(WORK REQUIRED) The whole listing needs retyping exactly; keep the pictures out of it.

-------

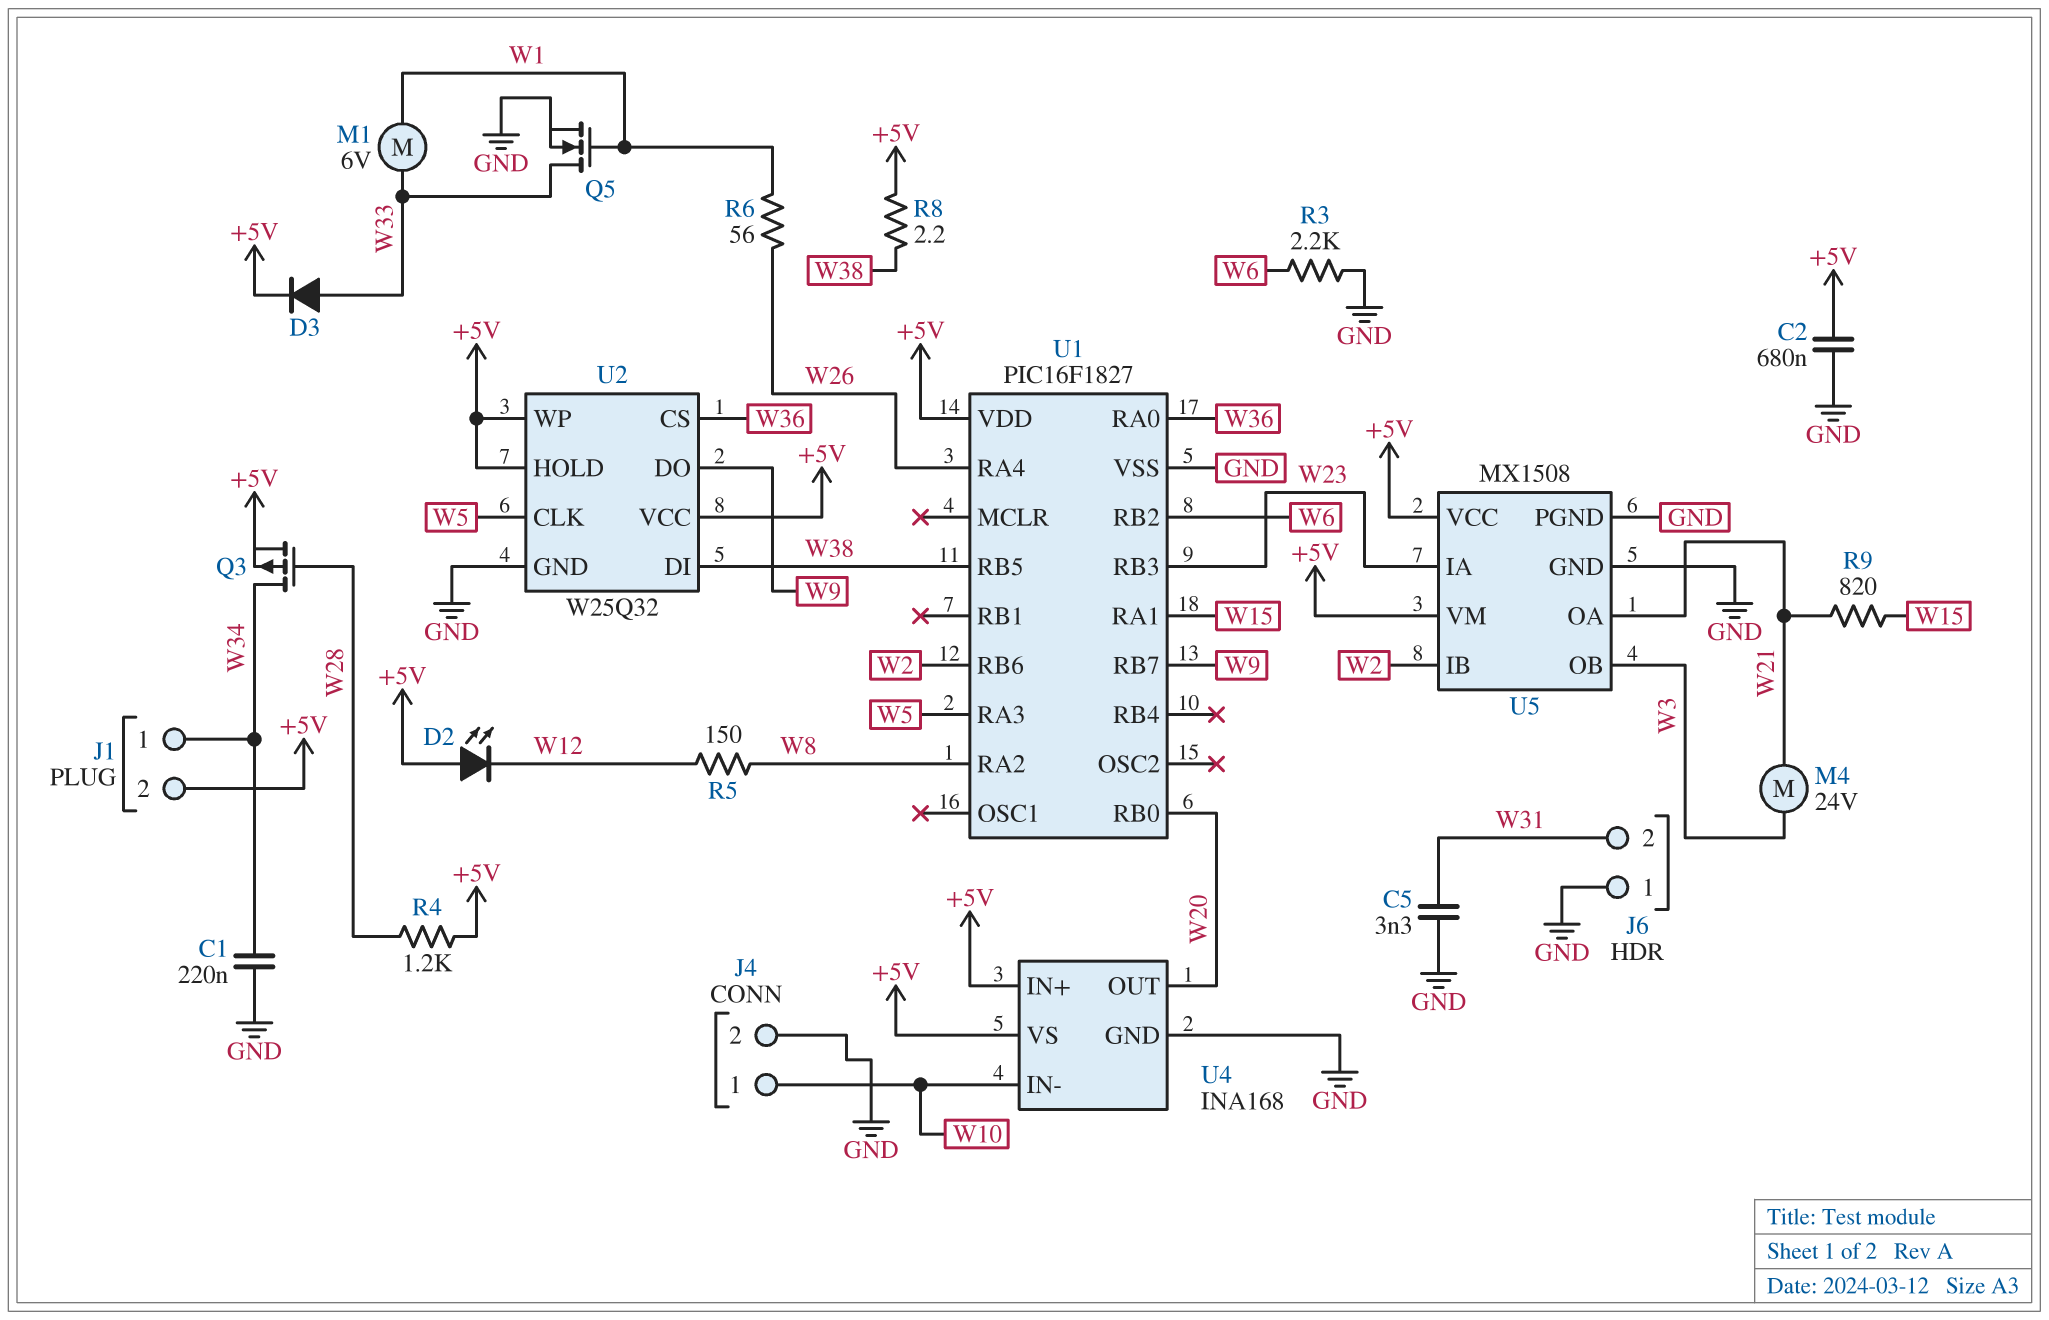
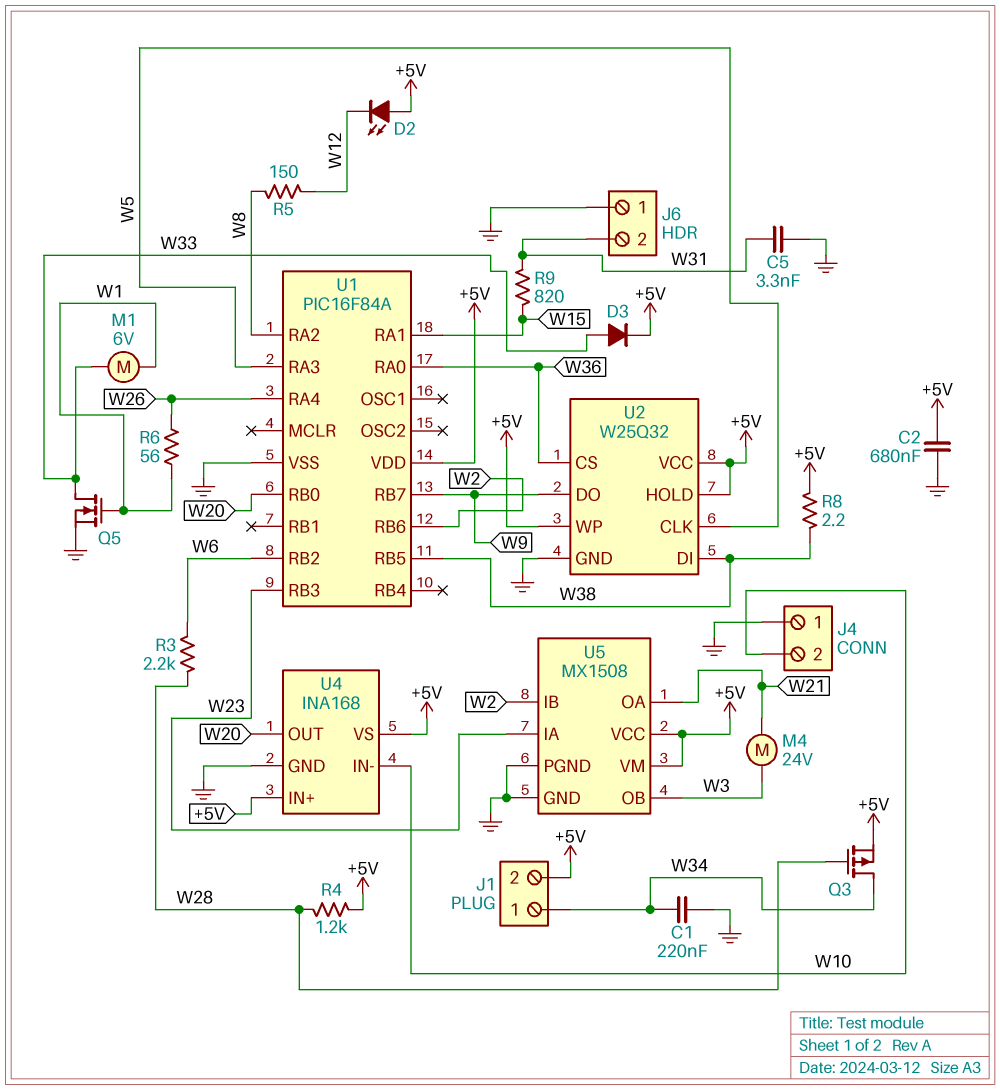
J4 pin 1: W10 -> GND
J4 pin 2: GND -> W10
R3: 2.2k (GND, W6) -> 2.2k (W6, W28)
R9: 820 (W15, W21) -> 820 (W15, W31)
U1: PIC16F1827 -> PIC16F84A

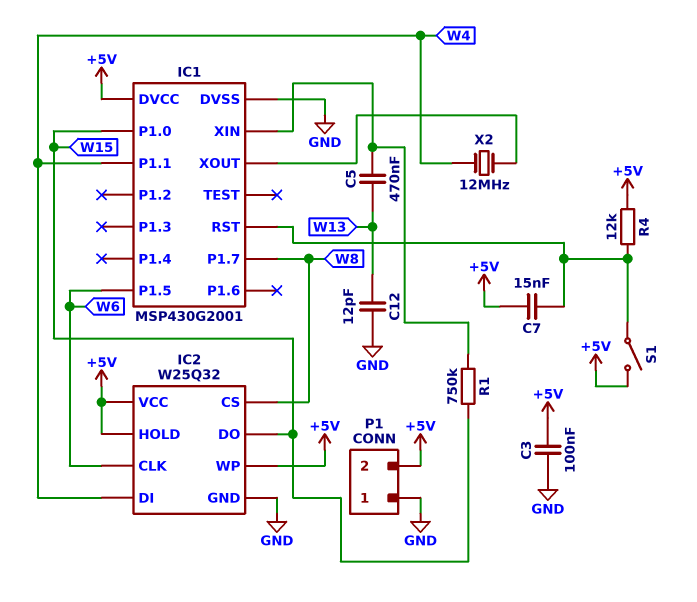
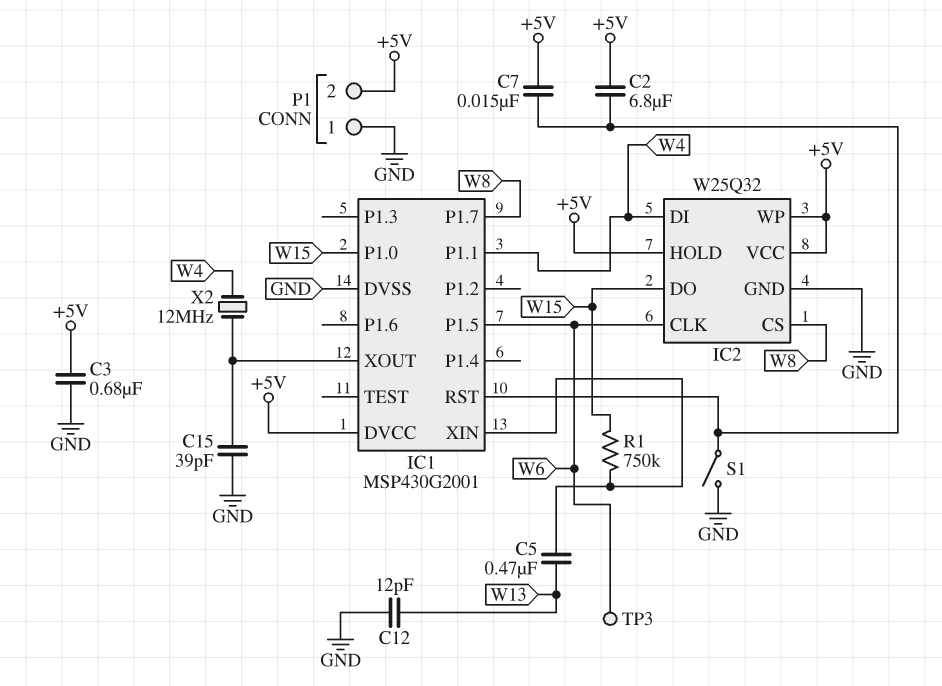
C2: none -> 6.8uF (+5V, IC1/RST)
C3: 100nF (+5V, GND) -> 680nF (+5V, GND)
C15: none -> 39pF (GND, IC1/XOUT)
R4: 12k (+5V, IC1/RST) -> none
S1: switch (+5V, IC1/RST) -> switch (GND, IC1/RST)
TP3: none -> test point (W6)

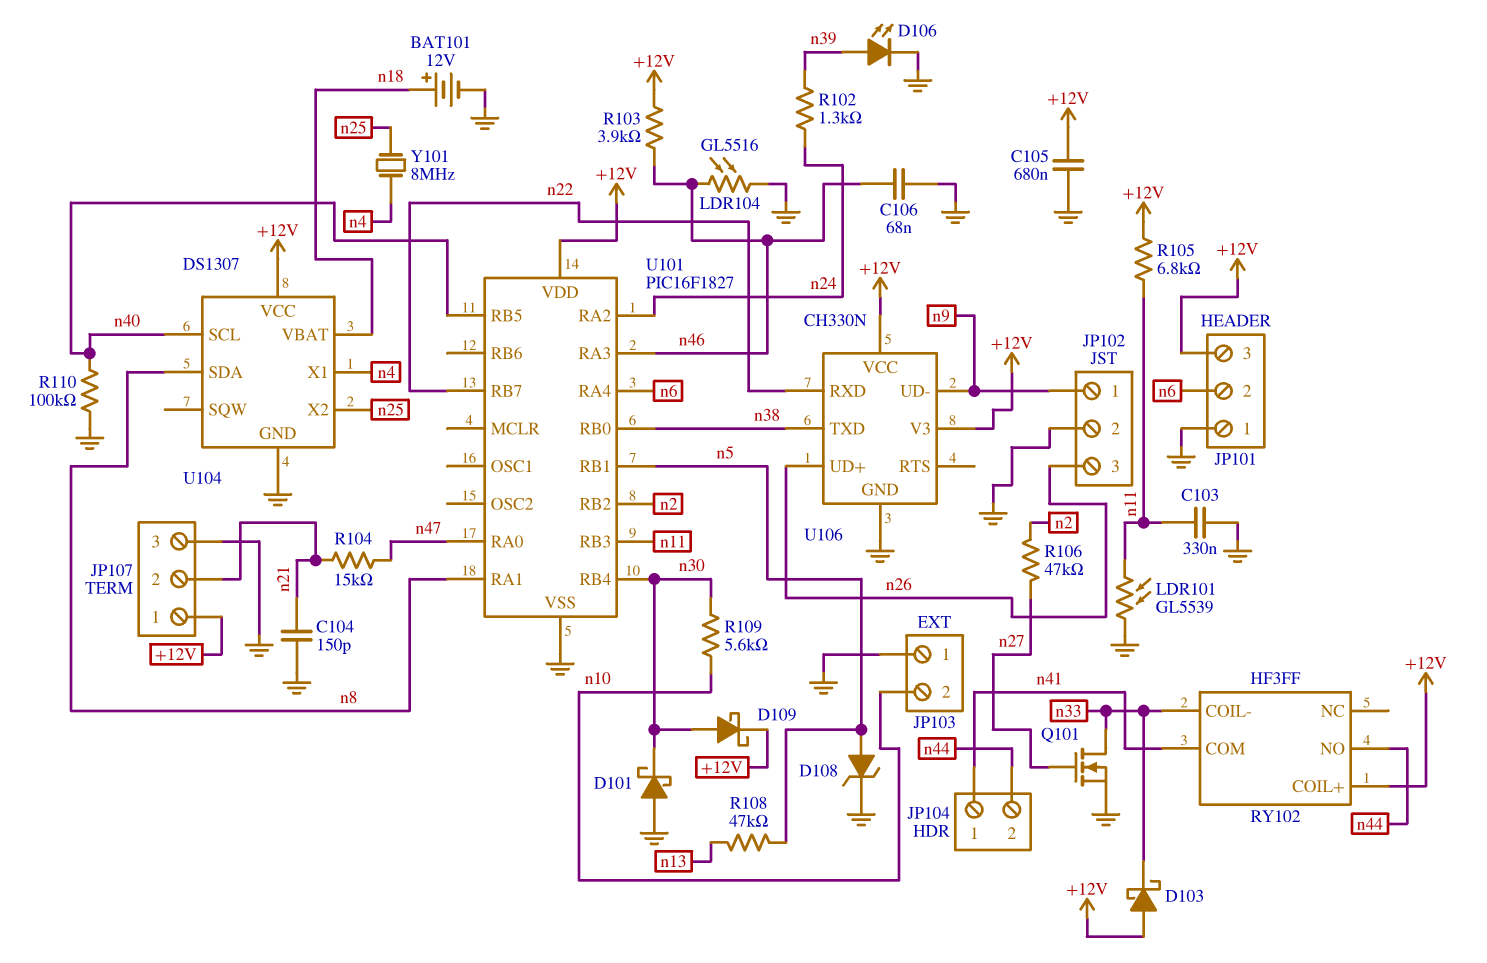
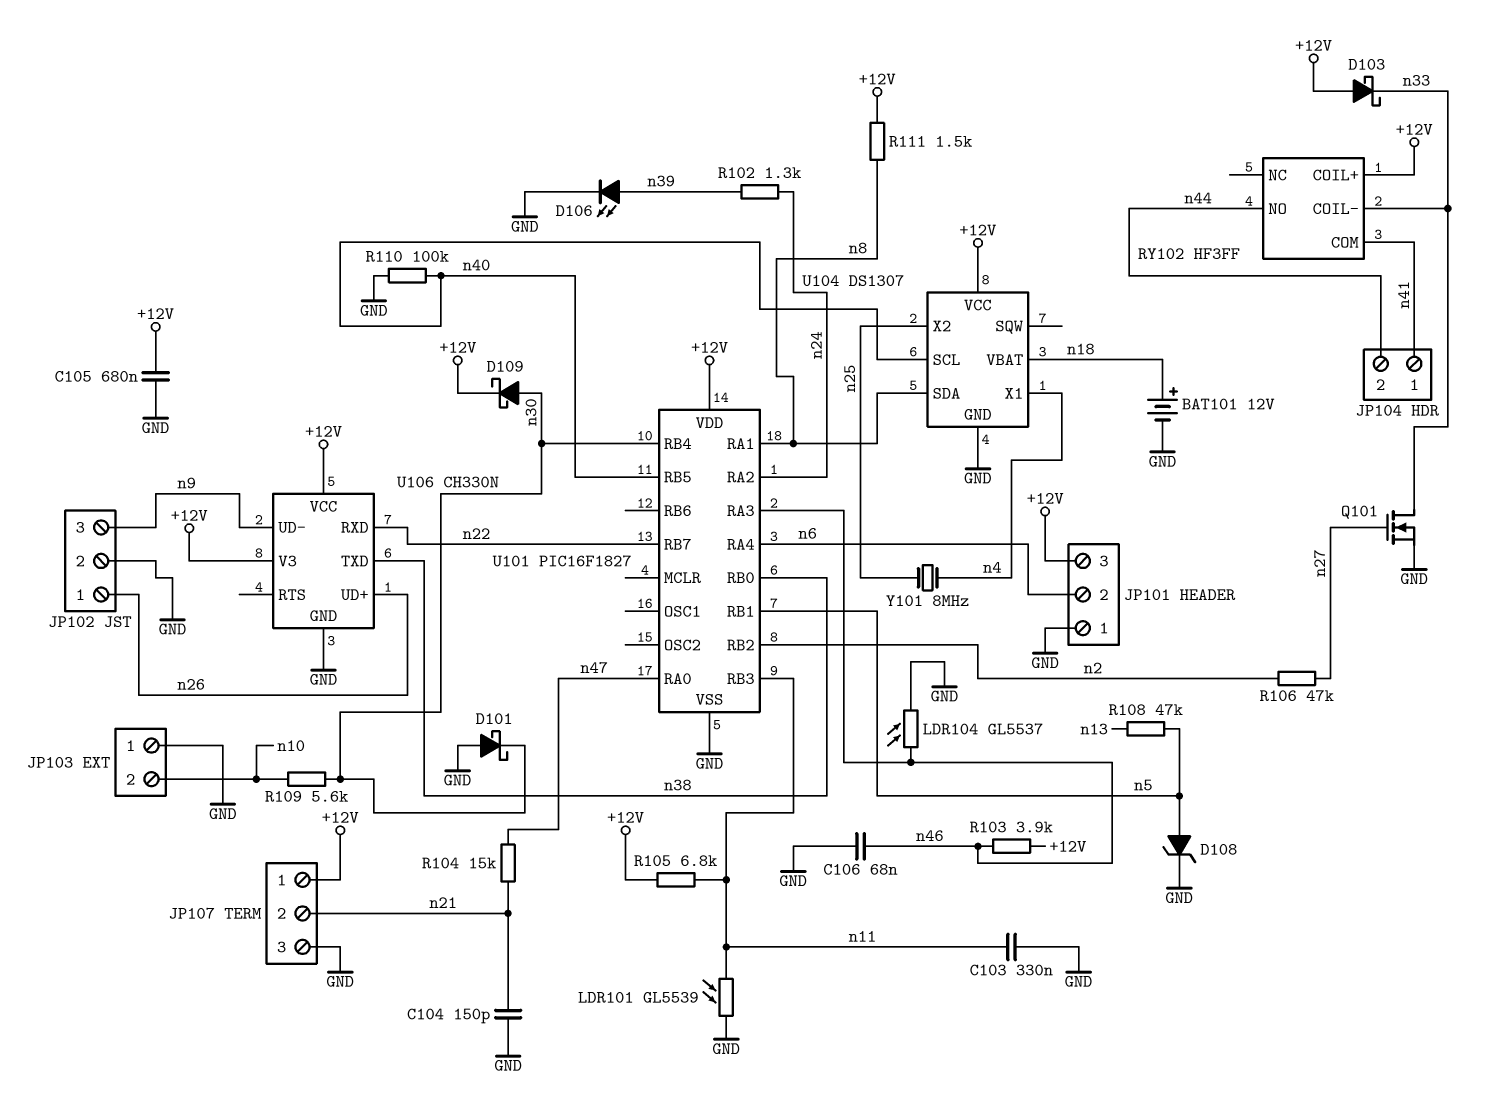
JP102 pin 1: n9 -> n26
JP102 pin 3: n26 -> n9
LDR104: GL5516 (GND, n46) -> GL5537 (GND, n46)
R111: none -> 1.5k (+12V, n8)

-------

(SOLUTION TO THIS EXERCISE)
J4 pin 1: W10 -> GND
J4 pin 2: GND -> W10
R3: 2.2k (GND, W6) -> 2.2k (W6, W28)
R9: 820 (W15, W21) -> 820 (W15, W31)
U1: PIC16F1827 -> PIC16F84A

C2: none -> 6.8uF (+5V, IC1/RST)
C3: 100nF (+5V, GND) -> 680nF (+5V, GND)
C15: none -> 39pF (GND, IC1/XOUT)
R4: 12k (+5V, IC1/RST) -> none
S1: switch (+5V, IC1/RST) -> switch (GND, IC1/RST)
TP3: none -> test point (W6)

JP102 pin 1: n9 -> n26
JP102 pin 3: n26 -> n9
LDR104: GL5516 (GND, n46) -> GL5537 (GND, n46)
R111: none -> 1.5k (+12V, n8)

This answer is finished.